▶ What is needed
The records below hold a stretch from the line with "before: purple rocket" through the line with "pos1: [738, 629, 72, 81]"; return exactly those lines, ends included, and nothing more.

▶ Provided information
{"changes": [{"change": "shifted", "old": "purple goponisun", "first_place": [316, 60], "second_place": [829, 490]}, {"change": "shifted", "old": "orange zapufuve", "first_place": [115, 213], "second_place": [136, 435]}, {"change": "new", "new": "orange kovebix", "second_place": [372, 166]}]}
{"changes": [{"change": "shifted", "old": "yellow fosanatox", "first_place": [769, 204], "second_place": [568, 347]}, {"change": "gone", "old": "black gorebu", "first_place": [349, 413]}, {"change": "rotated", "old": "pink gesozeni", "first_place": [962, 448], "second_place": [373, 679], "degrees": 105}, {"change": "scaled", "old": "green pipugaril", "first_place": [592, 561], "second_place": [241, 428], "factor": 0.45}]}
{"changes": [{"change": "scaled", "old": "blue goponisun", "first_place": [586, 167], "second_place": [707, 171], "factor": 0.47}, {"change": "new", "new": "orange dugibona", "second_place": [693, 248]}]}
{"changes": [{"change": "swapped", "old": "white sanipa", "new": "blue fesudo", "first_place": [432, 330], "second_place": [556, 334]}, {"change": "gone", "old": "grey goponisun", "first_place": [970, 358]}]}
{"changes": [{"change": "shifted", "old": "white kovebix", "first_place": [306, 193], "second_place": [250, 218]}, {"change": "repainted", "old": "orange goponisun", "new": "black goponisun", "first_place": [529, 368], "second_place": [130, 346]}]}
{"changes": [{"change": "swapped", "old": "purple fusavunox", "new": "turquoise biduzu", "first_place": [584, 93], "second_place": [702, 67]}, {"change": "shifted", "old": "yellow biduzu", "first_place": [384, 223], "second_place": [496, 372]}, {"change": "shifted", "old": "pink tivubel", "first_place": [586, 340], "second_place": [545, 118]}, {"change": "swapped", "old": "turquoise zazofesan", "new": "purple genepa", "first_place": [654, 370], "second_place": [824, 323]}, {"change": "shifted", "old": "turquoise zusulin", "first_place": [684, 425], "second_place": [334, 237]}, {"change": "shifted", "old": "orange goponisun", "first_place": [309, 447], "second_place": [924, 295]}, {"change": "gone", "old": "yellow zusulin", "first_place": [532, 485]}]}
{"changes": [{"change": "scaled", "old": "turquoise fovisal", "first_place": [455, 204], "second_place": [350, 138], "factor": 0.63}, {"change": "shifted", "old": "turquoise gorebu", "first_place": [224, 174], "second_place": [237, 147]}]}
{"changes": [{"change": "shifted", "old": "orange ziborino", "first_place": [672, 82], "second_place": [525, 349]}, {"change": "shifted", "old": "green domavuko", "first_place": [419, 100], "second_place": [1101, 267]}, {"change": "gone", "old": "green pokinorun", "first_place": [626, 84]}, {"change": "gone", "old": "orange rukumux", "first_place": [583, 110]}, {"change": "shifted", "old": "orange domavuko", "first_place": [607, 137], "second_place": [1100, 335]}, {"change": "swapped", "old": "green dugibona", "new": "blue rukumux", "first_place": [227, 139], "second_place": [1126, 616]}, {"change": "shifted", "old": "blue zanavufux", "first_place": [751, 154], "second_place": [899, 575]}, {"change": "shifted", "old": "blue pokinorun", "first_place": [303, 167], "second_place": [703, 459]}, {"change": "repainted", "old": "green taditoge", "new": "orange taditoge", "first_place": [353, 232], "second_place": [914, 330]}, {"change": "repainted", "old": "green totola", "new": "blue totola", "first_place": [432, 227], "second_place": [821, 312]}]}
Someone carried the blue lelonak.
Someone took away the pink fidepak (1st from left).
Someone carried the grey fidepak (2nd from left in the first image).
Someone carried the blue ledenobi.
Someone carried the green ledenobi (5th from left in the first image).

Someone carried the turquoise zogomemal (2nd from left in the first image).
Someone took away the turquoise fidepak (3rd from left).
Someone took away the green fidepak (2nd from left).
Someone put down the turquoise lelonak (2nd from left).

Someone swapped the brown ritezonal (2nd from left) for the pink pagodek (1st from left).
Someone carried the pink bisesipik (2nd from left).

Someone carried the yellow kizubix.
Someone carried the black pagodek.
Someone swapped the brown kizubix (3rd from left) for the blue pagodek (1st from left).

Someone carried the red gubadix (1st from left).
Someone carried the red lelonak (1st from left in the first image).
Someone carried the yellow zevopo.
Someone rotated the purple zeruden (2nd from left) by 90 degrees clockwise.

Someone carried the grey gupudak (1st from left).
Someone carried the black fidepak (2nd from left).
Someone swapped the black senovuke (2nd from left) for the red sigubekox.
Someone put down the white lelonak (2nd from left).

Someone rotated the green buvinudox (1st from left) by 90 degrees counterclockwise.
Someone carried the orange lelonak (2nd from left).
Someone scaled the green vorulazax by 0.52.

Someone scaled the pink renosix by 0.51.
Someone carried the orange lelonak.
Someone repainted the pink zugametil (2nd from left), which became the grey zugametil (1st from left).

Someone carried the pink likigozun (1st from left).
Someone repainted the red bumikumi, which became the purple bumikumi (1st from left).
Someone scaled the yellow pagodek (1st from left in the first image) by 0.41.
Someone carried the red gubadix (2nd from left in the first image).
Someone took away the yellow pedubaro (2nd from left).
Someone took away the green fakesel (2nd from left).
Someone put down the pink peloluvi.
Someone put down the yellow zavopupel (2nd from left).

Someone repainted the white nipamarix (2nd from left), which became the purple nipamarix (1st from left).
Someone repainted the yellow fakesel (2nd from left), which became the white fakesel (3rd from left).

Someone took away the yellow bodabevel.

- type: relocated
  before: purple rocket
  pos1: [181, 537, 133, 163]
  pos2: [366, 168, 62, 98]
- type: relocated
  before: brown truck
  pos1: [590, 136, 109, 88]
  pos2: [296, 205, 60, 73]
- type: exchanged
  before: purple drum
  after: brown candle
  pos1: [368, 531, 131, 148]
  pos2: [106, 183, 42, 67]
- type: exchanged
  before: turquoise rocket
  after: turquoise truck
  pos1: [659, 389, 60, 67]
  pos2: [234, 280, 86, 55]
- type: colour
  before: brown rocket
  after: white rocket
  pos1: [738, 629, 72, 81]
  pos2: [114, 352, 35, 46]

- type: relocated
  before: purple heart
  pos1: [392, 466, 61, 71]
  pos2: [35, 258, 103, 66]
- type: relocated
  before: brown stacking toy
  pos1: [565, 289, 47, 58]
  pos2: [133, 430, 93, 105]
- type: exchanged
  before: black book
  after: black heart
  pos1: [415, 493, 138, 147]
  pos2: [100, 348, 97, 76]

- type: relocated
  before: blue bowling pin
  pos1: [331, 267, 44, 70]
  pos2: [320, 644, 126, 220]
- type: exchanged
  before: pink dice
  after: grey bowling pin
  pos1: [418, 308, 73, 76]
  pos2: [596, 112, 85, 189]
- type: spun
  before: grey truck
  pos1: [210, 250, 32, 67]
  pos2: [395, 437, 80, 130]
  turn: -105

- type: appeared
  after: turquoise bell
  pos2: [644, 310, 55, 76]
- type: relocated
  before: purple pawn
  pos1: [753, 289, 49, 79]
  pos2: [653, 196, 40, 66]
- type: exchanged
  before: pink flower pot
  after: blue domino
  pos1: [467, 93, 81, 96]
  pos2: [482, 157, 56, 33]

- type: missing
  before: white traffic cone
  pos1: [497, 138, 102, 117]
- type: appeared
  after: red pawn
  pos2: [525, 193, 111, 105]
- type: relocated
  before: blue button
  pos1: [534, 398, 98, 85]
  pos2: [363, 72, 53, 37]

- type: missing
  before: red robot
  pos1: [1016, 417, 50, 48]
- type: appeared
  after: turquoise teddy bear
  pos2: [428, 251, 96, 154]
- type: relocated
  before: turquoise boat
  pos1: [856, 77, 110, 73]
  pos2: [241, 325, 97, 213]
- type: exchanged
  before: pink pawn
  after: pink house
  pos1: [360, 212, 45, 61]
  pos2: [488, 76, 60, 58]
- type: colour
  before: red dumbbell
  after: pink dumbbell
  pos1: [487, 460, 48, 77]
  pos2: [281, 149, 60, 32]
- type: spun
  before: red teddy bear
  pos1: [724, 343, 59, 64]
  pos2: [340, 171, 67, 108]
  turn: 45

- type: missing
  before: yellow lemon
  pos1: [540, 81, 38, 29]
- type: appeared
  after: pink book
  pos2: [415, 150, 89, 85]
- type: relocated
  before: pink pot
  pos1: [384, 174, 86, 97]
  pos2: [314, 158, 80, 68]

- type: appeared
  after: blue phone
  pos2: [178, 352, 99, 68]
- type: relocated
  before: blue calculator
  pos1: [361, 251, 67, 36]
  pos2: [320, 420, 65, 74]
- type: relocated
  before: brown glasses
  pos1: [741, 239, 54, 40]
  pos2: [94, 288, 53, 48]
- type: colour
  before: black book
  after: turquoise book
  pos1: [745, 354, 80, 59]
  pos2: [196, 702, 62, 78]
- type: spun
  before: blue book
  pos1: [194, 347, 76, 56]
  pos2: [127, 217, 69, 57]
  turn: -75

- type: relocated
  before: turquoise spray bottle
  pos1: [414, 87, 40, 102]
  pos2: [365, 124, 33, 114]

▶ Response to this exercise
  before: purple rocket
  pos1: [181, 537, 133, 163]
  pos2: [366, 168, 62, 98]
- type: relocated
  before: brown truck
  pos1: [590, 136, 109, 88]
  pos2: [296, 205, 60, 73]
- type: exchanged
  before: purple drum
  after: brown candle
  pos1: [368, 531, 131, 148]
  pos2: [106, 183, 42, 67]
- type: exchanged
  before: turquoise rocket
  after: turquoise truck
  pos1: [659, 389, 60, 67]
  pos2: [234, 280, 86, 55]
- type: colour
  before: brown rocket
  after: white rocket
  pos1: [738, 629, 72, 81]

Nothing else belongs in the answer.